> [DIRECTIONS FOR THIS TASK]: Your reply should be an exact copy of every entry, with the pictures removed.

Before and after images
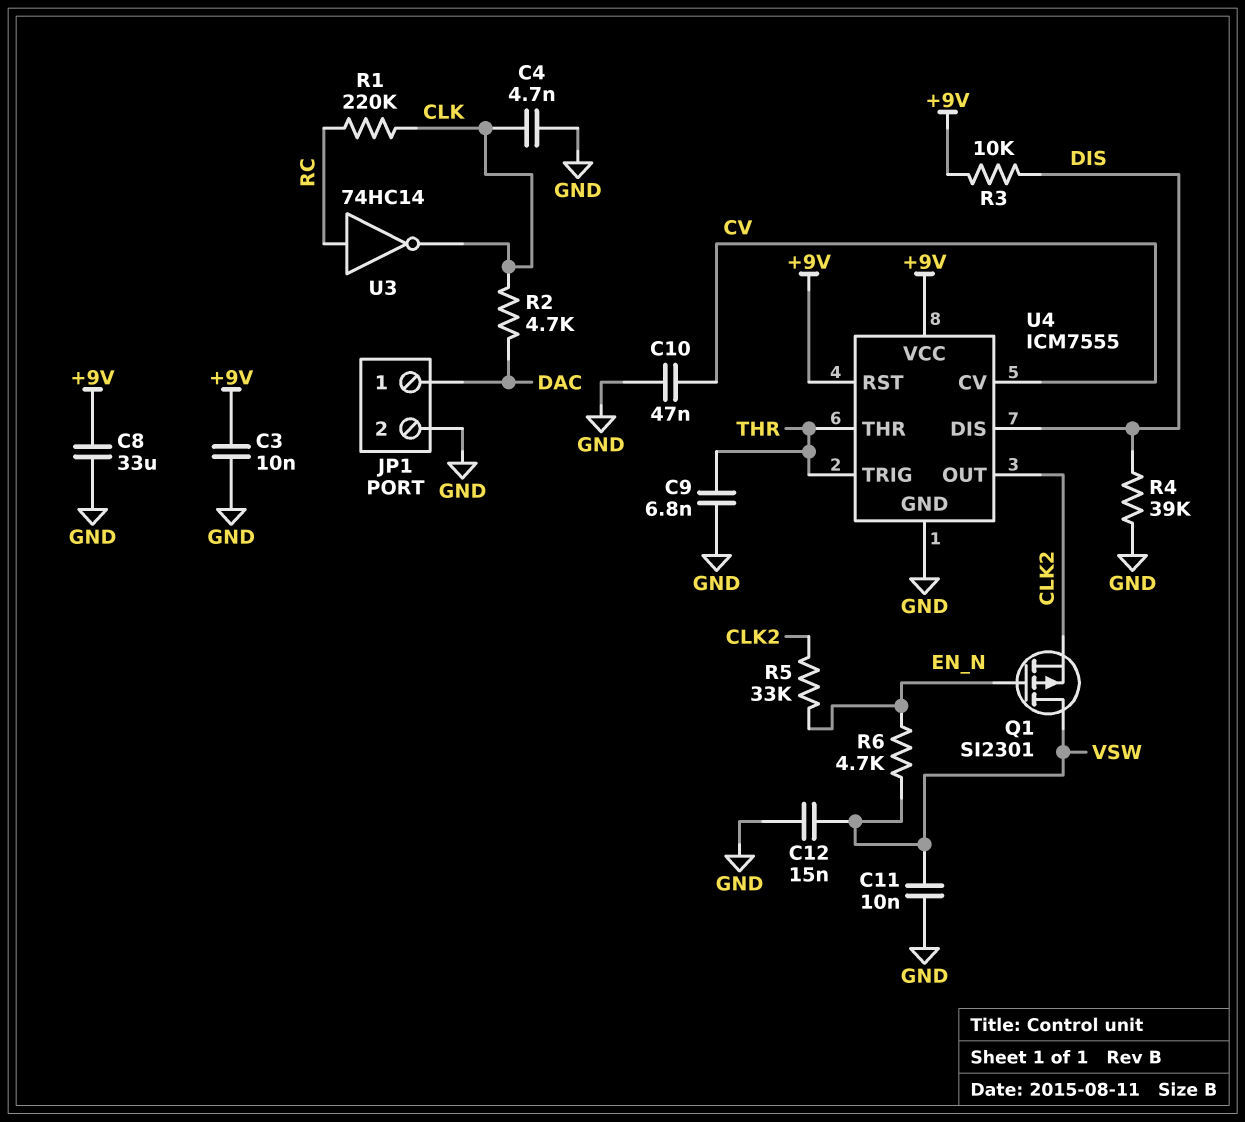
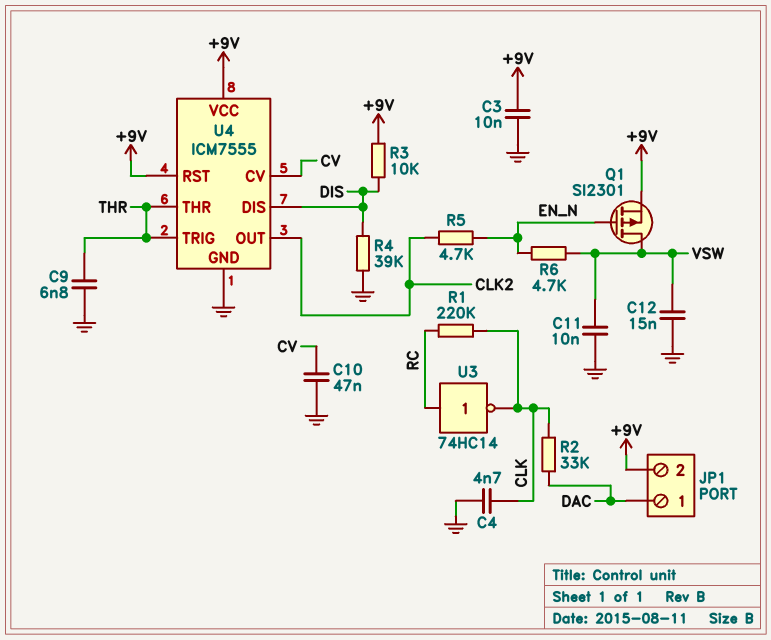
C8: 33uF (+9V, GND) -> none
JP1 pin 2: GND -> +9V
Q1: PMOS SI2301 (G EN_N, D VSW, S CLK2) -> PMOS SI2301 (G EN_N, D VSW, S +9V)
R2: 4.7k (CLK, DAC) -> 33k (CLK, DAC)
R5: 33k (CLK2, EN_N) -> 4.7k (CLK2, EN_N)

> [OUTPUT OF THE EXERCISE]:
C8: 33uF (+9V, GND) -> none
JP1 pin 2: GND -> +9V
Q1: PMOS SI2301 (G EN_N, D VSW, S CLK2) -> PMOS SI2301 (G EN_N, D VSW, S +9V)
R2: 4.7k (CLK, DAC) -> 33k (CLK, DAC)
R5: 33k (CLK2, EN_N) -> 4.7k (CLK2, EN_N)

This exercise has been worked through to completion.